• WHAT YOU SHOULD DO: Whenever the word "gumka" turns up in a line of the data below, copy that line.

(Coordinate-based change listings)
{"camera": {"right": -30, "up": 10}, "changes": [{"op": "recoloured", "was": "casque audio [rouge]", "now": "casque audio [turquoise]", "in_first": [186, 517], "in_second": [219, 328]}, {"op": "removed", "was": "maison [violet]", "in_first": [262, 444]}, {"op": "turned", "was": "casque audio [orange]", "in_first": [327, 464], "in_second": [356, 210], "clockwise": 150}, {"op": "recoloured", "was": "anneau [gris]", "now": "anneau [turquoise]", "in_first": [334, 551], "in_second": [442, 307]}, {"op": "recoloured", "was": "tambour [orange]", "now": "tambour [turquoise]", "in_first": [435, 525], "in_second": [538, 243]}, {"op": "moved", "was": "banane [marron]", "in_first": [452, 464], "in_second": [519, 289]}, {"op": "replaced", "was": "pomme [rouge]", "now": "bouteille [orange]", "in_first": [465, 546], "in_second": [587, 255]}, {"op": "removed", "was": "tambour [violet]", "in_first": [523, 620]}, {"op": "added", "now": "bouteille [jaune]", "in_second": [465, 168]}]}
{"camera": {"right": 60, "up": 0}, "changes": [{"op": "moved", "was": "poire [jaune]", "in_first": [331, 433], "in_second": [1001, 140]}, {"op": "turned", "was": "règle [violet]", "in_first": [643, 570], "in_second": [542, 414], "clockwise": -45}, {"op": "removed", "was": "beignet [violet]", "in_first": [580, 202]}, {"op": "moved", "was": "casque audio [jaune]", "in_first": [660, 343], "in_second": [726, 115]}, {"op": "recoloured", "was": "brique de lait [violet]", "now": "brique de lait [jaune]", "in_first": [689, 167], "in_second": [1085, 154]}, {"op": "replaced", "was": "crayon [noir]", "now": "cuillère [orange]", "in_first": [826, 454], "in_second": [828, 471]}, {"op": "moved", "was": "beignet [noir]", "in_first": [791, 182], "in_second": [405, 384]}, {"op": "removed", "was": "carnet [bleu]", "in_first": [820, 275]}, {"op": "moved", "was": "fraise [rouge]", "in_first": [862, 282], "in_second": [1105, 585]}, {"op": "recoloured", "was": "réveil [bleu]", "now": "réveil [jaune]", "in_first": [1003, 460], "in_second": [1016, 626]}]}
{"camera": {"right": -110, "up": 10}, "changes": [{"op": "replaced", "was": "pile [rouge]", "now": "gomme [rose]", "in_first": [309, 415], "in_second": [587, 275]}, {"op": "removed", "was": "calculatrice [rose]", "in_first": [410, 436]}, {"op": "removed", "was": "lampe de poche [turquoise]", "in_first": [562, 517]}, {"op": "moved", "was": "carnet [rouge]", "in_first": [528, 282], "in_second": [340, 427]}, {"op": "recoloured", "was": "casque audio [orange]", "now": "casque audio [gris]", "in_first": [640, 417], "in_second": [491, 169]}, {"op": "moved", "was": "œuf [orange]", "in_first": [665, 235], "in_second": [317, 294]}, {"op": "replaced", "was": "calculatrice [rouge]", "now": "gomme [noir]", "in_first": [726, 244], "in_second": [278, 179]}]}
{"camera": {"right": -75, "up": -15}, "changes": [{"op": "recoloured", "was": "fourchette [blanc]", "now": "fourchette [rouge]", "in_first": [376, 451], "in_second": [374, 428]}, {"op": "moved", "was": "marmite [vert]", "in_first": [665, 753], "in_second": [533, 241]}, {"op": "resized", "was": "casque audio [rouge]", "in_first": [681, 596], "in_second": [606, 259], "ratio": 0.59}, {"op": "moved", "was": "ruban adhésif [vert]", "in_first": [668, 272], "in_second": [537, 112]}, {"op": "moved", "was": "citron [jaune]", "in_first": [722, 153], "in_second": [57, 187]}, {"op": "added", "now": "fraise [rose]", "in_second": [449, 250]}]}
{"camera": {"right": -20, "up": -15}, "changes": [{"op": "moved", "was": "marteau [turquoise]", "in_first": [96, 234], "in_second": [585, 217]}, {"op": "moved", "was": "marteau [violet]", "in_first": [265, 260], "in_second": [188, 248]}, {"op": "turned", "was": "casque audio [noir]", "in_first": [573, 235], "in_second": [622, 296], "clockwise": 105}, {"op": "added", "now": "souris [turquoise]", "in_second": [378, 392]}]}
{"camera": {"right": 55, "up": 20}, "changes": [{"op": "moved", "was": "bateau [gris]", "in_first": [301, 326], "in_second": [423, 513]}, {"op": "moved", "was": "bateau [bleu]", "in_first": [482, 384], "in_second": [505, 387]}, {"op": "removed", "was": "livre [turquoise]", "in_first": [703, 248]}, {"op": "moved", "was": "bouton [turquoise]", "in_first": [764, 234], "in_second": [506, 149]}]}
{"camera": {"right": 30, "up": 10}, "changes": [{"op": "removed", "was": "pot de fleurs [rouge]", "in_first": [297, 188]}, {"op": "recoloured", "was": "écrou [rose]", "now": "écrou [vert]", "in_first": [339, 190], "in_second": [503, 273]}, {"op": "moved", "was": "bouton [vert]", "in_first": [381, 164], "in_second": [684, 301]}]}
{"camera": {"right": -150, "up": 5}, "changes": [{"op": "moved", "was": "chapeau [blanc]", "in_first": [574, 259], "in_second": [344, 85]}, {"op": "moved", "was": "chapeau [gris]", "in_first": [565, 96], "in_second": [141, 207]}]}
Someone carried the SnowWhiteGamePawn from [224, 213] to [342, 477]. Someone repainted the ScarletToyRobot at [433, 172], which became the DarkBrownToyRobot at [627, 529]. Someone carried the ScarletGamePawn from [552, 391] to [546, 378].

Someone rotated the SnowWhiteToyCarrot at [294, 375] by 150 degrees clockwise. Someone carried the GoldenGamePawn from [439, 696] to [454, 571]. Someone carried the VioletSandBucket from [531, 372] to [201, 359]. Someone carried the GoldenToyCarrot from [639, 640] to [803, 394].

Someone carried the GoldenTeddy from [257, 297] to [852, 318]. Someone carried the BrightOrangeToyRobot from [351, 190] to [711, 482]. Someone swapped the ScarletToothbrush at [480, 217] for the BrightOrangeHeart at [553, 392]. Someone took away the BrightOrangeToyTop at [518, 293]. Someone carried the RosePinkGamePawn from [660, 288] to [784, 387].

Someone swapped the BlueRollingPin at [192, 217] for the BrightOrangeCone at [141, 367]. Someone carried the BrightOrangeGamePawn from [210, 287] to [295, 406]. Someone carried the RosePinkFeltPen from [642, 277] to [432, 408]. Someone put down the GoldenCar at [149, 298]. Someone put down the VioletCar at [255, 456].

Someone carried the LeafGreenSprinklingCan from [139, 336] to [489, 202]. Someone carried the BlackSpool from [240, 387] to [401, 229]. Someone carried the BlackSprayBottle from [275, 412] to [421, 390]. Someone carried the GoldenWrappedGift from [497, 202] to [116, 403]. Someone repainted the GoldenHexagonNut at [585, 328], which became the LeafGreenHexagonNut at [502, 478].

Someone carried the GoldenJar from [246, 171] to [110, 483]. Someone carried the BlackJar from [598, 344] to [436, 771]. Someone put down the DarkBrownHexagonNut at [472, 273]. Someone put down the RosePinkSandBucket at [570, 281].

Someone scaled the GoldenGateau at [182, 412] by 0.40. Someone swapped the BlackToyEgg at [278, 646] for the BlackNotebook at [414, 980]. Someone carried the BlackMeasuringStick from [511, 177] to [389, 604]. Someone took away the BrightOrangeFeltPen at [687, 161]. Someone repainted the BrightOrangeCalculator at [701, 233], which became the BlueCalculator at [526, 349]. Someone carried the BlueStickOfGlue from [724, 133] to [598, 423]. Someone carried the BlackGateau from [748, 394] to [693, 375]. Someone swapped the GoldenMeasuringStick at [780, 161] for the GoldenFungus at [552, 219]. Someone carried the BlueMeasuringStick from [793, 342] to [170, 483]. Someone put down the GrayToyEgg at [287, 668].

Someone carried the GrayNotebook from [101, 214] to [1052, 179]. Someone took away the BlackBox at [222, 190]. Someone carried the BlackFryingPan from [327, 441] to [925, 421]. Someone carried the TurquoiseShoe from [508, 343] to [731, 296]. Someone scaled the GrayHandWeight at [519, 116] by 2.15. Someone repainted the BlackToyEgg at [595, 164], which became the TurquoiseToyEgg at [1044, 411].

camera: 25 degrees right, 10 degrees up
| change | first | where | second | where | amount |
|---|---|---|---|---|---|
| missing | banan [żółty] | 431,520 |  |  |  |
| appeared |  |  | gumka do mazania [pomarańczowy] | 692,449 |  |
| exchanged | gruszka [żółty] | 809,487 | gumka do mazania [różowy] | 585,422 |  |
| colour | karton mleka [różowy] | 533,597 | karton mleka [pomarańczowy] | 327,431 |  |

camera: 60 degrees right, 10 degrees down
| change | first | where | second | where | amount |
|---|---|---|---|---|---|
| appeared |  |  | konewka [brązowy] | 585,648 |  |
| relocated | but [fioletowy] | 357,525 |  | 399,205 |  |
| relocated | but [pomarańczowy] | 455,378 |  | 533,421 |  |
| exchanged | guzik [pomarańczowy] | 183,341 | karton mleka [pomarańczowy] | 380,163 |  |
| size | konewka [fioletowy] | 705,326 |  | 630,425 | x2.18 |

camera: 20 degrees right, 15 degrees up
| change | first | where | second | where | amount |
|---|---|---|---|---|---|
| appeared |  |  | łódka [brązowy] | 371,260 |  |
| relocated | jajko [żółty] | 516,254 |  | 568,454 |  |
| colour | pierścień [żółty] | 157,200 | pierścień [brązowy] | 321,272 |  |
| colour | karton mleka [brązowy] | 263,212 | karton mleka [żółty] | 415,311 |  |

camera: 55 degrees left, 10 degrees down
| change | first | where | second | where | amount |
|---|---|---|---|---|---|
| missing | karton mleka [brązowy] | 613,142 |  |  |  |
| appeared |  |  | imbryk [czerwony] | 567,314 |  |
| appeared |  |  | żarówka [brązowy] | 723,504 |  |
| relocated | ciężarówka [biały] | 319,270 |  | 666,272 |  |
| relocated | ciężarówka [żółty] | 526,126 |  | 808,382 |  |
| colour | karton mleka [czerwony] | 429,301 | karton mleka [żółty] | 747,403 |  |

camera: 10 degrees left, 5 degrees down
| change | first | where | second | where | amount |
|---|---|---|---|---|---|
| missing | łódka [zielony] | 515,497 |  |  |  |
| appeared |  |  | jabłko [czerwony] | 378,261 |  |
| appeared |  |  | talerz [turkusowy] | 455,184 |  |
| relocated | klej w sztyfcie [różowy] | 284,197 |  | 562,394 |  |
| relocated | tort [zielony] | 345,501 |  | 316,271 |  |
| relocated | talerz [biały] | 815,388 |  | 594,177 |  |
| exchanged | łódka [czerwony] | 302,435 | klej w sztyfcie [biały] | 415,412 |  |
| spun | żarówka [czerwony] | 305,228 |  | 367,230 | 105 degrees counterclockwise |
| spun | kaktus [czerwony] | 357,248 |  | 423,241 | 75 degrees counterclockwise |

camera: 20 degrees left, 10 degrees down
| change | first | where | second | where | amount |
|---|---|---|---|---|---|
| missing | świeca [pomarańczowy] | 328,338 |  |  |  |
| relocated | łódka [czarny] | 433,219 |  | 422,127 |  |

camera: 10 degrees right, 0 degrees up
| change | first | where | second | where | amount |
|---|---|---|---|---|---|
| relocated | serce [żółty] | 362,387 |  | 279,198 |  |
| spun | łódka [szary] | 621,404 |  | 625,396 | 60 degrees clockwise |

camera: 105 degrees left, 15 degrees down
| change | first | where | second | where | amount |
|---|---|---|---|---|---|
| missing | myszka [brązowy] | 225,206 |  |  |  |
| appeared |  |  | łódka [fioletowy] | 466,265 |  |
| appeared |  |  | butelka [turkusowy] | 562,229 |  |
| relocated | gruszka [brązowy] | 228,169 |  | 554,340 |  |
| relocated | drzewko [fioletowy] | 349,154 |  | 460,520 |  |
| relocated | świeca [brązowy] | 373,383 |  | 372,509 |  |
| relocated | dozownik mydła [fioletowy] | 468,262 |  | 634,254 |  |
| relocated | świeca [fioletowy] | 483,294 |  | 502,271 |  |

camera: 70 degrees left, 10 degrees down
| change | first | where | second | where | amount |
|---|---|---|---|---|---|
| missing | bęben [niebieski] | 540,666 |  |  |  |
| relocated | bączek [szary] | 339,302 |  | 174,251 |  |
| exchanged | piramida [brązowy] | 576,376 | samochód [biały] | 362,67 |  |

• ANSWER SPACE:
| appeared |  |  | gumka do mazania [pomarańczowy] | 692,449 |  |
| exchanged | gruszka [żółty] | 809,487 | gumka do mazania [różowy] | 585,422 |  |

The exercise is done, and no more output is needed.